Work order: Below are some entries. Repeat exactly the lines from the one with "camera: 135 degrees left, 5 degrees up" through the one with "(711, 287) = (253, 109): pink", and only those.

Given data:
^^^^^^^^

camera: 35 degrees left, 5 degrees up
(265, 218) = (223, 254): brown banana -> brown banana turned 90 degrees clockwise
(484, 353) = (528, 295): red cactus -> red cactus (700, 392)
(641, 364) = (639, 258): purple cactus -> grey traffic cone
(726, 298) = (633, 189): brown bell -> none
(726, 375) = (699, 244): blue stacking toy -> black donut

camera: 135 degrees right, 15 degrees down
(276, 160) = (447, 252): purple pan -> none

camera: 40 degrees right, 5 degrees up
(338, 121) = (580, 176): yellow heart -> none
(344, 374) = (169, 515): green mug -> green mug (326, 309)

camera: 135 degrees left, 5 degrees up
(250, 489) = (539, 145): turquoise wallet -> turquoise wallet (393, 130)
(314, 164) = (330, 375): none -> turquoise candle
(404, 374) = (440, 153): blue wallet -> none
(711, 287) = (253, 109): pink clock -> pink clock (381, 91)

^^^^^^^^

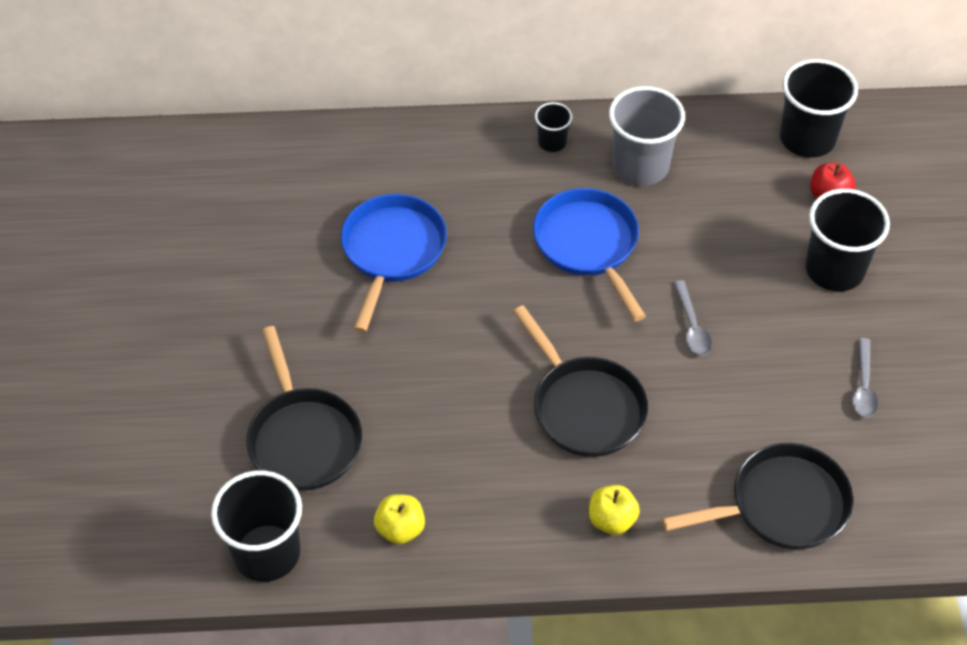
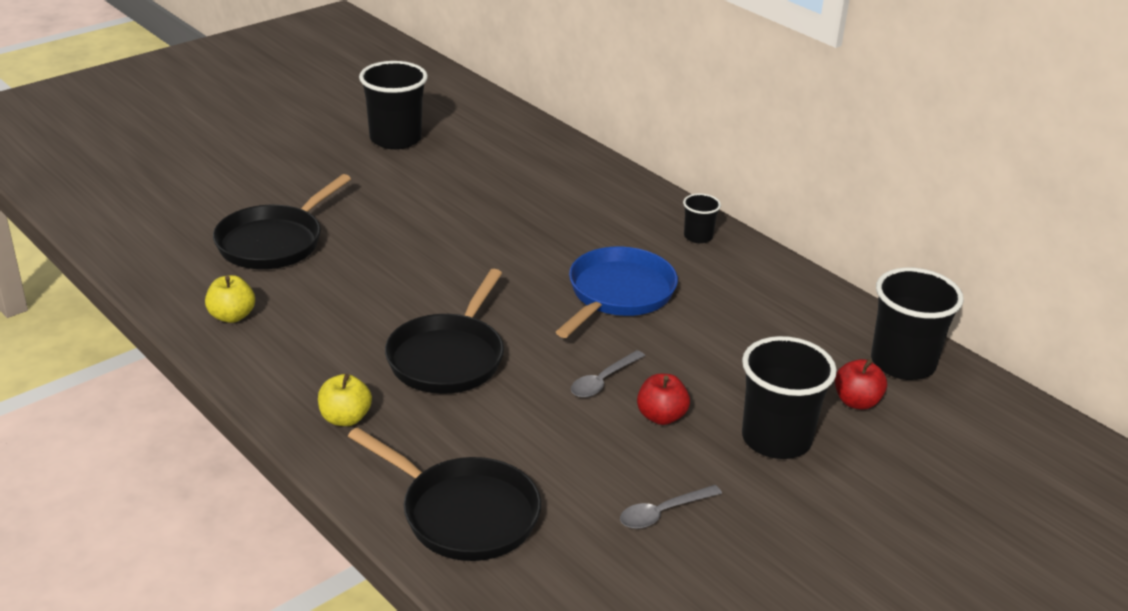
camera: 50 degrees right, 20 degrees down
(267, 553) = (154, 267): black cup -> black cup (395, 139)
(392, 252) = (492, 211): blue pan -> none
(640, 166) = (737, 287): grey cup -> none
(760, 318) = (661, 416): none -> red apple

^^^^^^^^

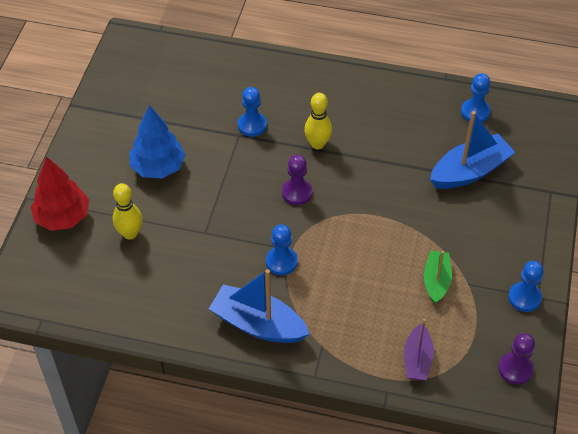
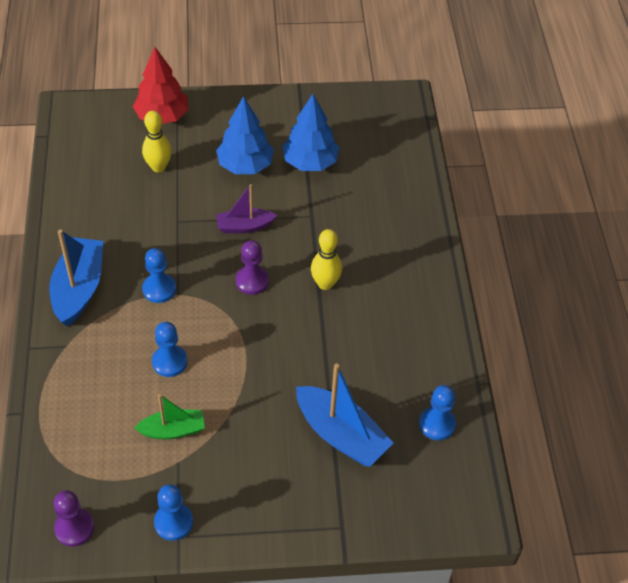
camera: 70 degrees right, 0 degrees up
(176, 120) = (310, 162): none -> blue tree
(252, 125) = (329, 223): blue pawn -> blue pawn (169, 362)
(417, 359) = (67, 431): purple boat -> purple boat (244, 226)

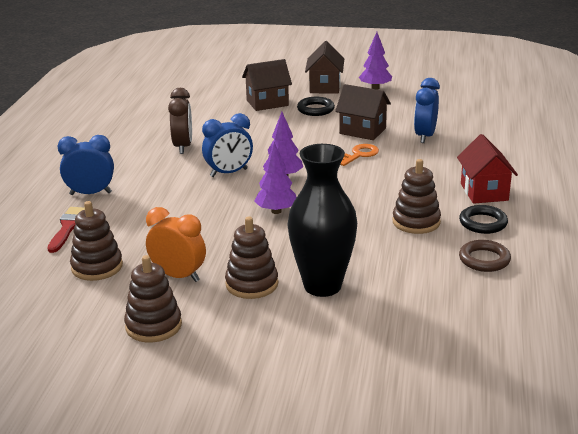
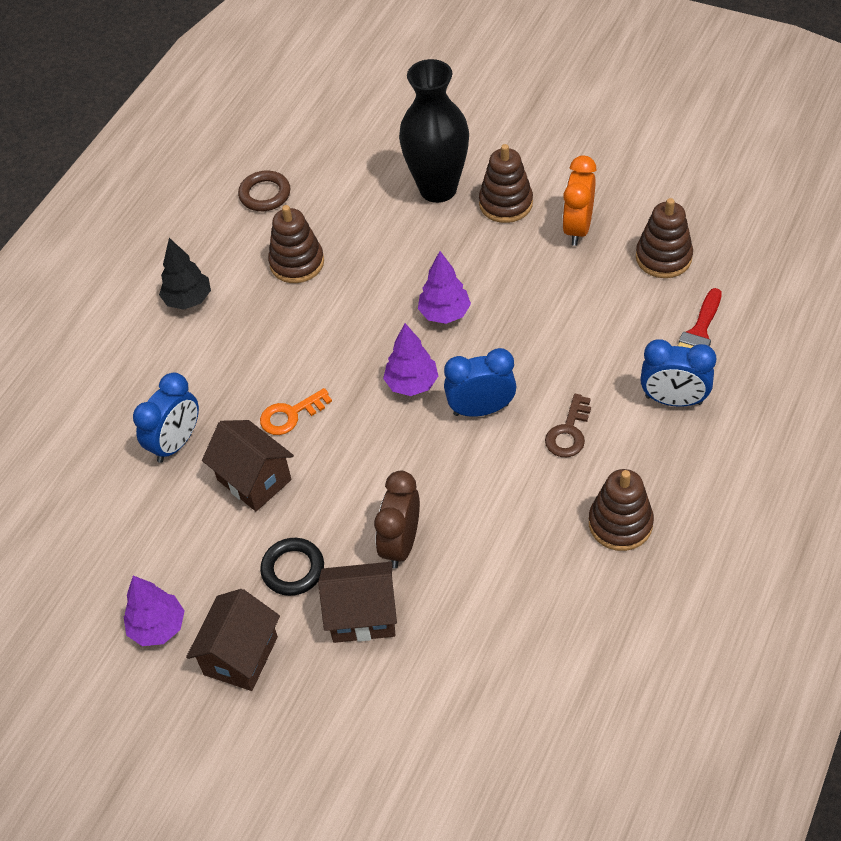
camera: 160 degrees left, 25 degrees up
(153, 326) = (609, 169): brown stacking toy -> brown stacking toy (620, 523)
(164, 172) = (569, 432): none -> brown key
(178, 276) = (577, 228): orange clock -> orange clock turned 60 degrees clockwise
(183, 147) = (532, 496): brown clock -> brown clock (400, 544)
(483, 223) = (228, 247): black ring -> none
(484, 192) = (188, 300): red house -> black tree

^^^^^^^^

Answer for the task:
camera: 135 degrees left, 5 degrees up
(250, 489) = (539, 145): turquoise wallet -> turquoise wallet (393, 130)
(314, 164) = (330, 375): none -> turquoise candle
(404, 374) = (440, 153): blue wallet -> none
(711, 287) = (253, 109): pink clock -> pink clock (381, 91)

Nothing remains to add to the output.